▶ Exercise materials
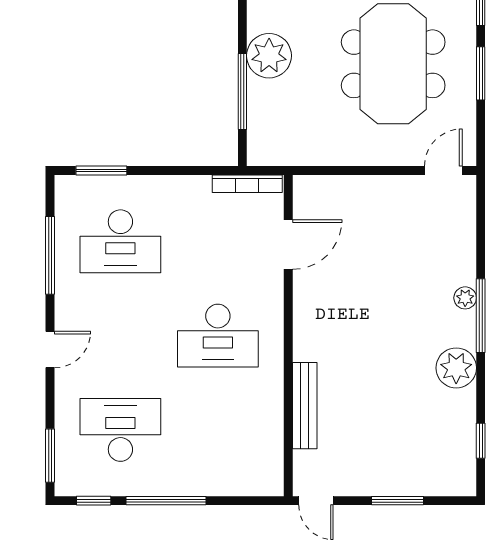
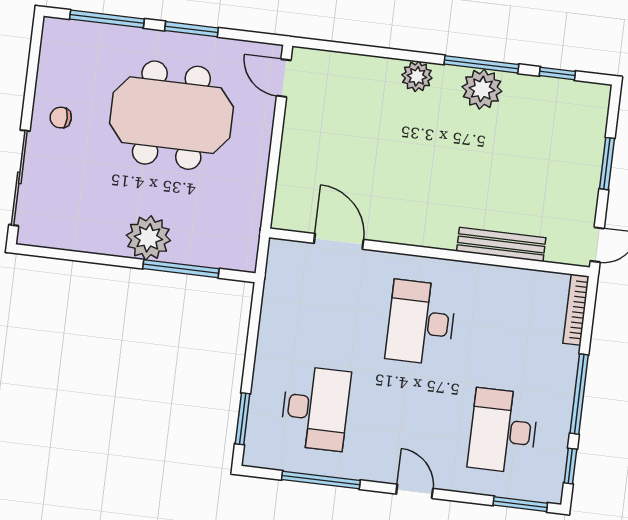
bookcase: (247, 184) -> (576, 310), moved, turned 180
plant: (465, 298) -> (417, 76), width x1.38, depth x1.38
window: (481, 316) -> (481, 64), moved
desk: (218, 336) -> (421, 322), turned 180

--

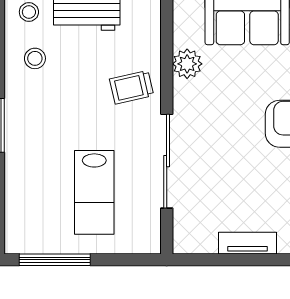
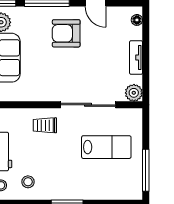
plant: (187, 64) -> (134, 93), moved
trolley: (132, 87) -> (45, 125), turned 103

▶ Problem description
Go through the entries and count the lines where the word "turned" appears; give only the count.

▶ Task solution
3